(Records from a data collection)
————————

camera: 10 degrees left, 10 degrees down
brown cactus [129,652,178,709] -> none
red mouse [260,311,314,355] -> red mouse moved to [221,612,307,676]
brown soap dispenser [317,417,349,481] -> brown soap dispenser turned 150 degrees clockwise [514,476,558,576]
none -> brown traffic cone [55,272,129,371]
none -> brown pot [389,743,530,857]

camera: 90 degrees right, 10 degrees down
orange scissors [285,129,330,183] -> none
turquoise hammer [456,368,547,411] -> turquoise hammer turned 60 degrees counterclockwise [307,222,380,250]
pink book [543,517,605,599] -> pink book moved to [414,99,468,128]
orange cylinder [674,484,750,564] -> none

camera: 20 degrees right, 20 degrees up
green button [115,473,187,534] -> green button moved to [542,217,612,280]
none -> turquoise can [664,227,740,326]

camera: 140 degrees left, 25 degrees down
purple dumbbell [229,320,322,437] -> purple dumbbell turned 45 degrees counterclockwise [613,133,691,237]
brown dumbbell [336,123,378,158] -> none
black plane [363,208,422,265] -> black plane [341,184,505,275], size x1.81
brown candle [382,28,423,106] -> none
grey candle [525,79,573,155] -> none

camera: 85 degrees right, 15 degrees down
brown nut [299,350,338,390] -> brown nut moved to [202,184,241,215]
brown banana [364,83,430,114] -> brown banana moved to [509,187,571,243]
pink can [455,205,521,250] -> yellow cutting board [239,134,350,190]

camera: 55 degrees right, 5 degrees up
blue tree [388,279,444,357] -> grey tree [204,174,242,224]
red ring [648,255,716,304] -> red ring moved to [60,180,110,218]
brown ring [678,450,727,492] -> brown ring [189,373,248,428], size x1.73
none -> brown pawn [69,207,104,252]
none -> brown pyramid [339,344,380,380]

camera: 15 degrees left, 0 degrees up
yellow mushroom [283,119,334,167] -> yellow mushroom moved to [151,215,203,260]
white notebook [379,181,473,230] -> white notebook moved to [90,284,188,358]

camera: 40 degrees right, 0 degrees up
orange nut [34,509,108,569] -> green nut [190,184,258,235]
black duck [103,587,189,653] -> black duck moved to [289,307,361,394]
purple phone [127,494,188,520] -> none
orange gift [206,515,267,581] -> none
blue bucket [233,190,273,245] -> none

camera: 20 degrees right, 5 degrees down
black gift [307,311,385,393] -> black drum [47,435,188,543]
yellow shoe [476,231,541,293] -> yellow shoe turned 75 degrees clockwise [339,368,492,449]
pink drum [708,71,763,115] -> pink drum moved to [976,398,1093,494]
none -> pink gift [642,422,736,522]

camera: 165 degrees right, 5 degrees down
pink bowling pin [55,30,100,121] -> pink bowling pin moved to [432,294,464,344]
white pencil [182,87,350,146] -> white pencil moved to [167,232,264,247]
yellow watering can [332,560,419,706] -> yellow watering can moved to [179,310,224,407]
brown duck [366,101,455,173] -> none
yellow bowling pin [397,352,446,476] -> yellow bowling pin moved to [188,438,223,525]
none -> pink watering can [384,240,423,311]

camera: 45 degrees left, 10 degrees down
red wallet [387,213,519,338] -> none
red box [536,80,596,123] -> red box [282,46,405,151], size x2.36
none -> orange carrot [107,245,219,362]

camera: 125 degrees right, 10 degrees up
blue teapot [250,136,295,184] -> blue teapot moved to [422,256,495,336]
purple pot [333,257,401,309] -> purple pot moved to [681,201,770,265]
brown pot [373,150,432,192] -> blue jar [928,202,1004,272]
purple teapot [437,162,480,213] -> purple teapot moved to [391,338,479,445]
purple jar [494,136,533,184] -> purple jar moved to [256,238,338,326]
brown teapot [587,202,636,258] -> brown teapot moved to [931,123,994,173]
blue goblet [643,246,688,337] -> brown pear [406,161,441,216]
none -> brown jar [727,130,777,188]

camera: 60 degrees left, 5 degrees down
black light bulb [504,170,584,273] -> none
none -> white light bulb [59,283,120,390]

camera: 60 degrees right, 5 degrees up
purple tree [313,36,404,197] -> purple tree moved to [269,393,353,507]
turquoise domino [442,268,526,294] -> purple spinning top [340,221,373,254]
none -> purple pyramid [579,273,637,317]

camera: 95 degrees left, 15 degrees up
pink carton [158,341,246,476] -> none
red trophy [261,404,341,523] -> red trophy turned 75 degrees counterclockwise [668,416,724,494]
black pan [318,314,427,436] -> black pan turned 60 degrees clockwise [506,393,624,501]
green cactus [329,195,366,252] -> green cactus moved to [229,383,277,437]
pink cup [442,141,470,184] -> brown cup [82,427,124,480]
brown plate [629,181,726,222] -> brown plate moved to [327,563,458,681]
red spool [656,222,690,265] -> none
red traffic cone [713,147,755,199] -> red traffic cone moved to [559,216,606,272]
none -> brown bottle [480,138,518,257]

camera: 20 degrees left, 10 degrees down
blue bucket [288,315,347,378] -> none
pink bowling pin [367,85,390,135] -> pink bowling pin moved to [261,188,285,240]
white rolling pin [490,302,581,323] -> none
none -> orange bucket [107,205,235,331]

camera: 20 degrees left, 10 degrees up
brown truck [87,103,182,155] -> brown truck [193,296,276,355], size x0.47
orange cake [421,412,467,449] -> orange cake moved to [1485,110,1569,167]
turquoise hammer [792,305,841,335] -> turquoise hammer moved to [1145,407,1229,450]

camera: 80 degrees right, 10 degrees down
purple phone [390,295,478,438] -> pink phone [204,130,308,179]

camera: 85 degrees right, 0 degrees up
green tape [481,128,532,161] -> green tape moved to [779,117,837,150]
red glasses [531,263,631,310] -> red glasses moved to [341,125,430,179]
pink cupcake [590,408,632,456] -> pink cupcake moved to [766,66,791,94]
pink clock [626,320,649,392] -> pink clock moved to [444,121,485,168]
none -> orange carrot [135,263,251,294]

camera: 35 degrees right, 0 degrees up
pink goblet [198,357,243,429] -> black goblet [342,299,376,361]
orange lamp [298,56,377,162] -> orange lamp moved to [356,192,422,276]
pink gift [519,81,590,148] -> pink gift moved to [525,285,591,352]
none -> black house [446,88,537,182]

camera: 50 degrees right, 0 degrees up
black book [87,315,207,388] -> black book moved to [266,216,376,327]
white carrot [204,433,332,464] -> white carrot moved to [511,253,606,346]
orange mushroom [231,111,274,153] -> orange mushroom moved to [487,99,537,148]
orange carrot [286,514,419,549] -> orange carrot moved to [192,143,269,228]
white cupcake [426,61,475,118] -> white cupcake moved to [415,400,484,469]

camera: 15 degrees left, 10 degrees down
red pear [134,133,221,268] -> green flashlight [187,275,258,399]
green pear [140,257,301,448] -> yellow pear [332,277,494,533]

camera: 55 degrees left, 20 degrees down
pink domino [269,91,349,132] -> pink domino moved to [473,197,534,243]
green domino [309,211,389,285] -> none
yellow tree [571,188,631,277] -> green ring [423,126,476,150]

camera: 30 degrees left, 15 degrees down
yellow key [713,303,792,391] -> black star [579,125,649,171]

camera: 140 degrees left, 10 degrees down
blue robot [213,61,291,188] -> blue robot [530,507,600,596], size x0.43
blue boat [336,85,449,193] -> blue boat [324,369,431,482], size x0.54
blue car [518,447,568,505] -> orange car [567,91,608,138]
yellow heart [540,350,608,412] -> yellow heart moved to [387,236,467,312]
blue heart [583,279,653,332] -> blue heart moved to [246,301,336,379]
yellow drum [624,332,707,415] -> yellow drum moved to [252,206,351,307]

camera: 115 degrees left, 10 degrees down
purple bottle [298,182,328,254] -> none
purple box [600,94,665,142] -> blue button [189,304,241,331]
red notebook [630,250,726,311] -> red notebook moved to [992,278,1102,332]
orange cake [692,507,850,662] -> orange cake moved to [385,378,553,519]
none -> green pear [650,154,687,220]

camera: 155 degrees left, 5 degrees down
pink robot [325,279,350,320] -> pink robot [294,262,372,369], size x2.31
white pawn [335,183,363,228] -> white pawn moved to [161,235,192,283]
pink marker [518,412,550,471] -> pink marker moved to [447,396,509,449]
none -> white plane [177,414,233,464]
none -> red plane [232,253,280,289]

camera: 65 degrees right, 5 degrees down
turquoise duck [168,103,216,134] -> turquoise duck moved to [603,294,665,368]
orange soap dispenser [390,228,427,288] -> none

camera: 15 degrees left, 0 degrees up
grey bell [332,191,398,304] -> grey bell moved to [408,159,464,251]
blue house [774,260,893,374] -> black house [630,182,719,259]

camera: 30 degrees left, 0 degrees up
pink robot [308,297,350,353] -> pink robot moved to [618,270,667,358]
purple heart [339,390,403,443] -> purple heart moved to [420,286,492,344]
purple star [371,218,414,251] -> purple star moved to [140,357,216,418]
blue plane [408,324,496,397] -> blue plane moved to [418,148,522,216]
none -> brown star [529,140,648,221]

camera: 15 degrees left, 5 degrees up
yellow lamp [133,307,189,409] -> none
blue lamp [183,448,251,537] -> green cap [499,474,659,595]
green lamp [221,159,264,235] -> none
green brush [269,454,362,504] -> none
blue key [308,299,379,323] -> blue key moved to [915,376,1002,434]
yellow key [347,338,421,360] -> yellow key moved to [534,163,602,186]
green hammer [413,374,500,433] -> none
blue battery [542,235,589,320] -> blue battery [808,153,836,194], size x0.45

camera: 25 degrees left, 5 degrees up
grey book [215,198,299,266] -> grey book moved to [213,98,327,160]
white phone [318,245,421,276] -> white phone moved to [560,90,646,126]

————————

#### What you have to do:
Restate word for word only the lines above from the line containing "black duck [103,587,189,653]" to the line containing "camera: 165 degrees right, 5 degrees down", both of them included.

#### The answer:
black duck [103,587,189,653] -> black duck moved to [289,307,361,394]
purple phone [127,494,188,520] -> none
orange gift [206,515,267,581] -> none
blue bucket [233,190,273,245] -> none

camera: 20 degrees right, 5 degrees down
black gift [307,311,385,393] -> black drum [47,435,188,543]
yellow shoe [476,231,541,293] -> yellow shoe turned 75 degrees clockwise [339,368,492,449]
pink drum [708,71,763,115] -> pink drum moved to [976,398,1093,494]
none -> pink gift [642,422,736,522]

camera: 165 degrees right, 5 degrees down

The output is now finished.